WHAT THE TASK ASKS = For the records shown below, return an exact copy that excludes the pictures.

Change detection data:
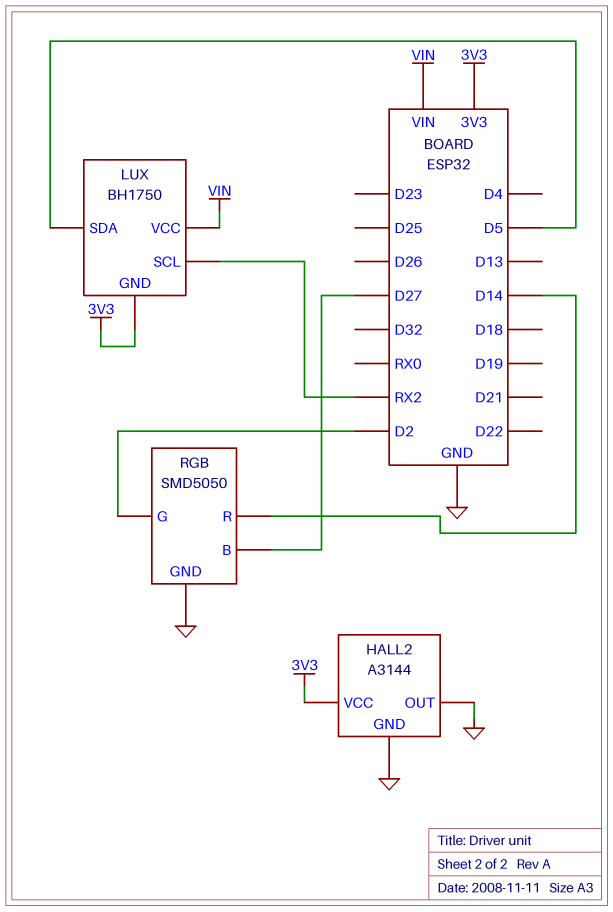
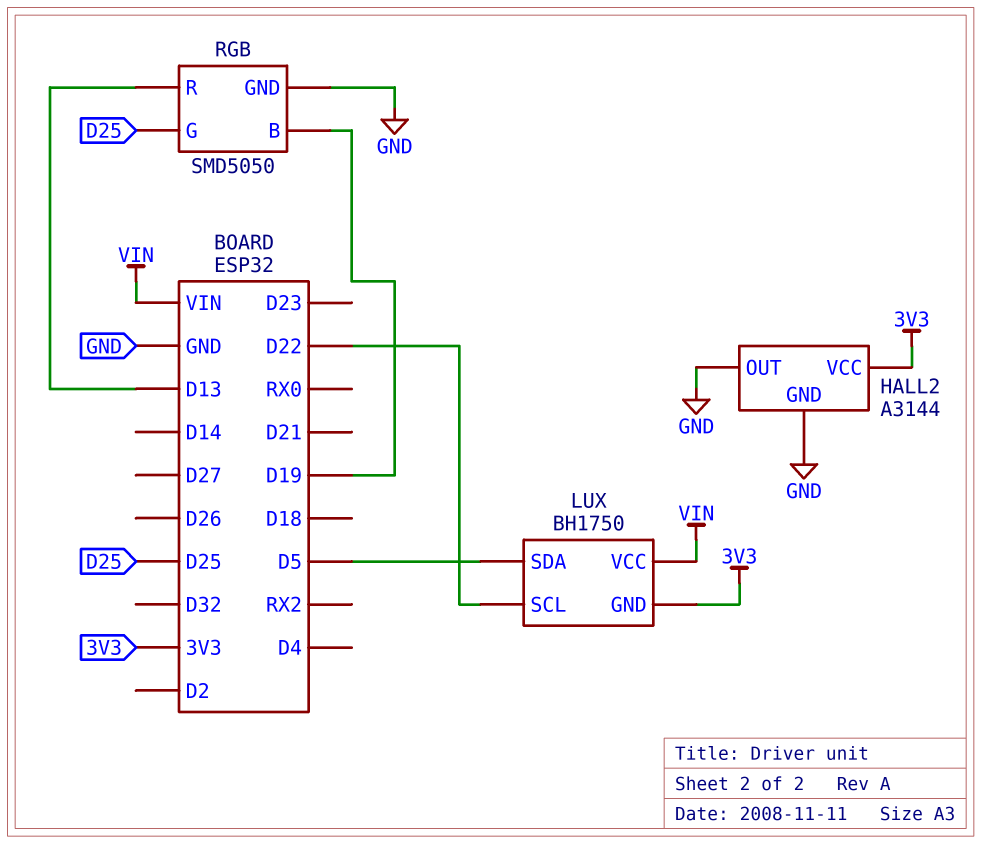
LUX pin SCL: RX2 -> D22
RGB pin B: D27 -> D19
RGB pin G: D2 -> D25
RGB pin R: D14 -> D13

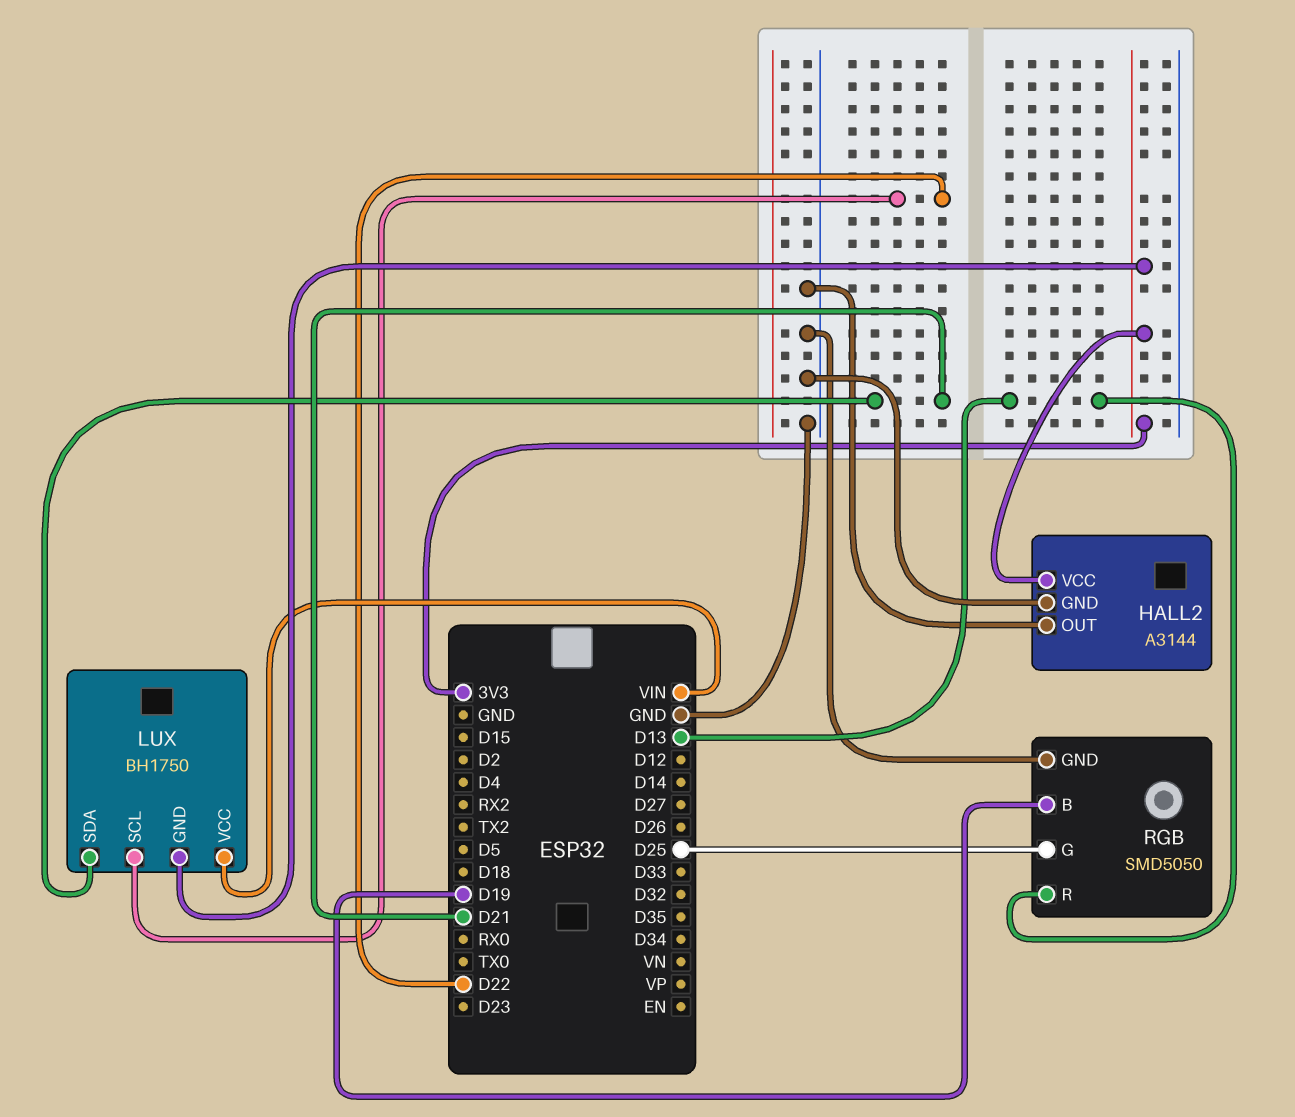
LUX pin SDA: D5 -> D21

ANSWER AREA =
LUX pin SCL: RX2 -> D22
RGB pin B: D27 -> D19
RGB pin G: D2 -> D25
RGB pin R: D14 -> D13

LUX pin SDA: D5 -> D21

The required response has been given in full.